[[ Dataset open ]]

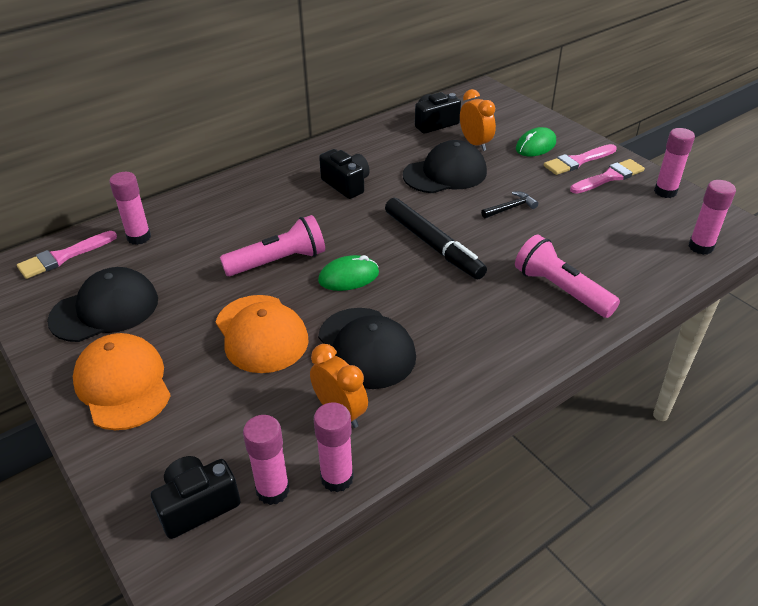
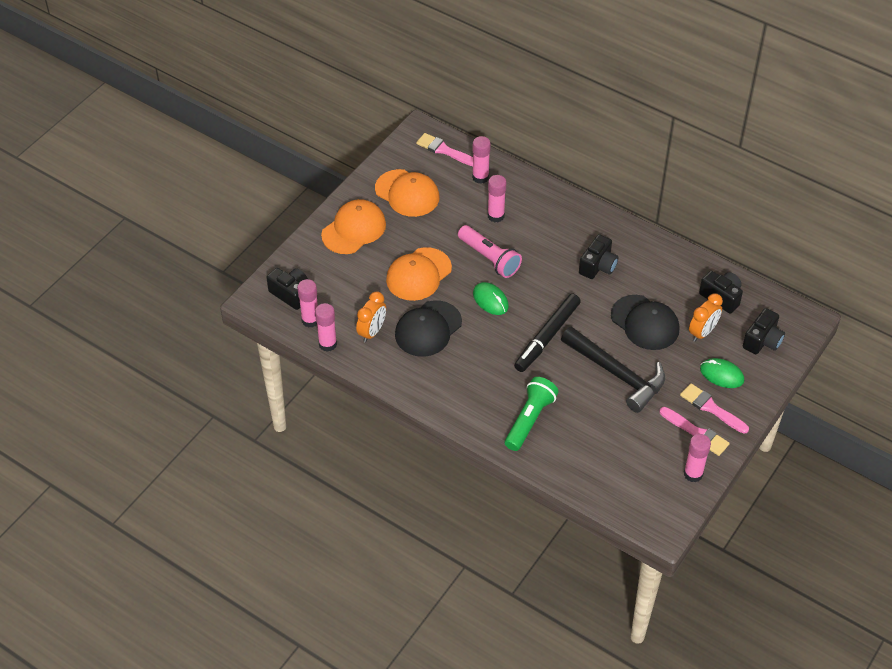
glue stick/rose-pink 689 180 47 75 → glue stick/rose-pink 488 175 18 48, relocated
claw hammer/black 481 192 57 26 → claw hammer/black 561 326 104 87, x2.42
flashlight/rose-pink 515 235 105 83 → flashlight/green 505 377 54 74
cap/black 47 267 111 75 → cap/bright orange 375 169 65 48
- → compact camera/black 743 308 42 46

[[ Dataset closed ]]

» Exercise brief
Every line of the listing that includes "pink" must be shown.

» Output below
glue stick/rose-pink 689 180 47 75 → glue stick/rose-pink 488 175 18 48, relocated
flashlight/rose-pink 515 235 105 83 → flashlight/green 505 377 54 74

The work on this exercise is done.